(Data drawn from a collection)
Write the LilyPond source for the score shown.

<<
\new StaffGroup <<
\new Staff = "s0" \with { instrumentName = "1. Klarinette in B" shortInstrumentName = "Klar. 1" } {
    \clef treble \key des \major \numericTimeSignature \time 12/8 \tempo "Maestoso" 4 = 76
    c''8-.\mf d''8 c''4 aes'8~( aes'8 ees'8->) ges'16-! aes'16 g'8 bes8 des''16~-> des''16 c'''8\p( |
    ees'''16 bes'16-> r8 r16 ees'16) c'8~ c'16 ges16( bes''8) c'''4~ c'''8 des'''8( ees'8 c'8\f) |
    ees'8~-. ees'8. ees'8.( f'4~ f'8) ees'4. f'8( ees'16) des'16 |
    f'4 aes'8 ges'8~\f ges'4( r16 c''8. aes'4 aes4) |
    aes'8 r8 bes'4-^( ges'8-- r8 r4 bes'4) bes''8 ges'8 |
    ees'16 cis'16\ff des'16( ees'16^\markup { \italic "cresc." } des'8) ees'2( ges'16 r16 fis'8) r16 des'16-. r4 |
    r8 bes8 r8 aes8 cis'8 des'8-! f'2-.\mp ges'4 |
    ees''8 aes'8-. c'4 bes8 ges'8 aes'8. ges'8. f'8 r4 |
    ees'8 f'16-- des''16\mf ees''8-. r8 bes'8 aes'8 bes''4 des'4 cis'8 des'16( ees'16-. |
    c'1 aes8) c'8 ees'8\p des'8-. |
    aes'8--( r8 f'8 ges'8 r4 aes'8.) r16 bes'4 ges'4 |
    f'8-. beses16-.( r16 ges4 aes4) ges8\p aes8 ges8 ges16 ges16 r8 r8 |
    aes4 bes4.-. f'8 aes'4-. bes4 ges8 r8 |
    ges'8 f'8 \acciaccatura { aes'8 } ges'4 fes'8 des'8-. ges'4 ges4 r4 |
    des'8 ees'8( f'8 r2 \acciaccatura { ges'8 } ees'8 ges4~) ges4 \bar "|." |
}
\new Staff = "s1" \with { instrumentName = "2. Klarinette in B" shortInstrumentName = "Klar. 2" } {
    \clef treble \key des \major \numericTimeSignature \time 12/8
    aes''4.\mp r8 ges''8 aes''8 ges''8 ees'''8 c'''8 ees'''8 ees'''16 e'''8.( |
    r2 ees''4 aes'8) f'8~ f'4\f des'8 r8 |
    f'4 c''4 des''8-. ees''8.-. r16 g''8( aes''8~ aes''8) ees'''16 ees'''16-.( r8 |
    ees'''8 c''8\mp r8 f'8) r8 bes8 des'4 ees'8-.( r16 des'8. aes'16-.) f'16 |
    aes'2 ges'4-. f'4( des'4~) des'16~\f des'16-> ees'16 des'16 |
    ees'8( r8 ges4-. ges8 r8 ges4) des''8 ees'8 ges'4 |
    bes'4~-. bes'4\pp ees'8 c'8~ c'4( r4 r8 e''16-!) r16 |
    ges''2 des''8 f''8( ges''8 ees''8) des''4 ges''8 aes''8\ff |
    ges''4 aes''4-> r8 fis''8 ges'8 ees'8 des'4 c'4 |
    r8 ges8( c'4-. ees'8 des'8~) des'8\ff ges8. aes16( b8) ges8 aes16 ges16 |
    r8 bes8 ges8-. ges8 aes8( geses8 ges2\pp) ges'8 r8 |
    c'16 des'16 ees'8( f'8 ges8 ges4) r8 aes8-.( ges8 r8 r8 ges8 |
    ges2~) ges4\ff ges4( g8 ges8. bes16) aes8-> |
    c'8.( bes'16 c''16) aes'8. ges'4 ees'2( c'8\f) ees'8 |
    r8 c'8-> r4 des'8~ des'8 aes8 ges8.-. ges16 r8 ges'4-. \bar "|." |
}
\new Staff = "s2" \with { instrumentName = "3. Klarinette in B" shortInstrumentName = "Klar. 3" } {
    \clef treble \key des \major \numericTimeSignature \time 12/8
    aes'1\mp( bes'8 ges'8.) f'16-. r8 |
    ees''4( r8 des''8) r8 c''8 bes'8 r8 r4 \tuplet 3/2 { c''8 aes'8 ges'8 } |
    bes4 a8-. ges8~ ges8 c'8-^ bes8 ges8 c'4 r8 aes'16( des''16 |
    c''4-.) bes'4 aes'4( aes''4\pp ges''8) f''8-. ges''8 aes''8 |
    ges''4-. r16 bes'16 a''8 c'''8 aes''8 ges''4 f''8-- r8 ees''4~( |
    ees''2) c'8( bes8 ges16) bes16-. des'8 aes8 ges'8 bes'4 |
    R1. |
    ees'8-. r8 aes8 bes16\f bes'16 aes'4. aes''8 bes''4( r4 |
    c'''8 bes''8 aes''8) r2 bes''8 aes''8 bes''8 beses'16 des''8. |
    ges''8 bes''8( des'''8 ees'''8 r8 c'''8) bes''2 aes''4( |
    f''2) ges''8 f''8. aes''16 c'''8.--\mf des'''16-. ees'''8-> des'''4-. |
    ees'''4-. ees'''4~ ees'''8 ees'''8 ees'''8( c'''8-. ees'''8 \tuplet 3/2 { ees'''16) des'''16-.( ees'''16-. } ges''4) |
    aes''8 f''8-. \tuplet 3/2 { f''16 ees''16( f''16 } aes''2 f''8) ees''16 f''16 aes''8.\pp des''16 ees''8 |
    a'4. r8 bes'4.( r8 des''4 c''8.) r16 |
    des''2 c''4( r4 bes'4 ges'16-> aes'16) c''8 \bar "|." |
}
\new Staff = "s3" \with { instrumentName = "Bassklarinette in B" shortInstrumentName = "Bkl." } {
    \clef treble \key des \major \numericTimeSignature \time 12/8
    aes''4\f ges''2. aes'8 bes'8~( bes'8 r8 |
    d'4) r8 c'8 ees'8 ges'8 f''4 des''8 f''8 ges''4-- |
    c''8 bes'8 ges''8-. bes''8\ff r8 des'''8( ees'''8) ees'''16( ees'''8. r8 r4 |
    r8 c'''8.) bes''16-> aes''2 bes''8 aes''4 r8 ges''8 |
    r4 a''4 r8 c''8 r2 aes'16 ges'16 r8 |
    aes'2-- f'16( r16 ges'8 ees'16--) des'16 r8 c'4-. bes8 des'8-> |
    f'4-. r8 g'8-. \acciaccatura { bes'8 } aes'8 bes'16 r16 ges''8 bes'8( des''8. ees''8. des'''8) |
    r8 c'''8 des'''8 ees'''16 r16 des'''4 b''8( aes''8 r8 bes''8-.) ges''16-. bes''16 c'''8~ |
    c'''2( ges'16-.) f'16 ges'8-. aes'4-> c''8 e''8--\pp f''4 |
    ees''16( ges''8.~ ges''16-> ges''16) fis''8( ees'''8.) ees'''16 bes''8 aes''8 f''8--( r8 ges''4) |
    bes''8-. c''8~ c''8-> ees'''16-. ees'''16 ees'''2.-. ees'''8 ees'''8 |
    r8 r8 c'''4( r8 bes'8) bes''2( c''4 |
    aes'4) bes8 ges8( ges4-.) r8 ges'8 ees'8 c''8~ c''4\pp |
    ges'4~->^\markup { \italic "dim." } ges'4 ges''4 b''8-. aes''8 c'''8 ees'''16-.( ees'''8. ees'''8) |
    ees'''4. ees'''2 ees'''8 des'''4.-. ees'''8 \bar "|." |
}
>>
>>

**Exercise brief**.
Select every line of the data above that contains the string "shortInstrumentName" and copy each one out. Case counts when matching.

**Written response**.
\new Staff = "s0" \with { instrumentName = "1. Klarinette in B" shortInstrumentName = "Klar. 1" } {
\new Staff = "s1" \with { instrumentName = "2. Klarinette in B" shortInstrumentName = "Klar. 2" } {
\new Staff = "s2" \with { instrumentName = "3. Klarinette in B" shortInstrumentName = "Klar. 3" } {
\new Staff = "s3" \with { instrumentName = "Bassklarinette in B" shortInstrumentName = "Bkl." } {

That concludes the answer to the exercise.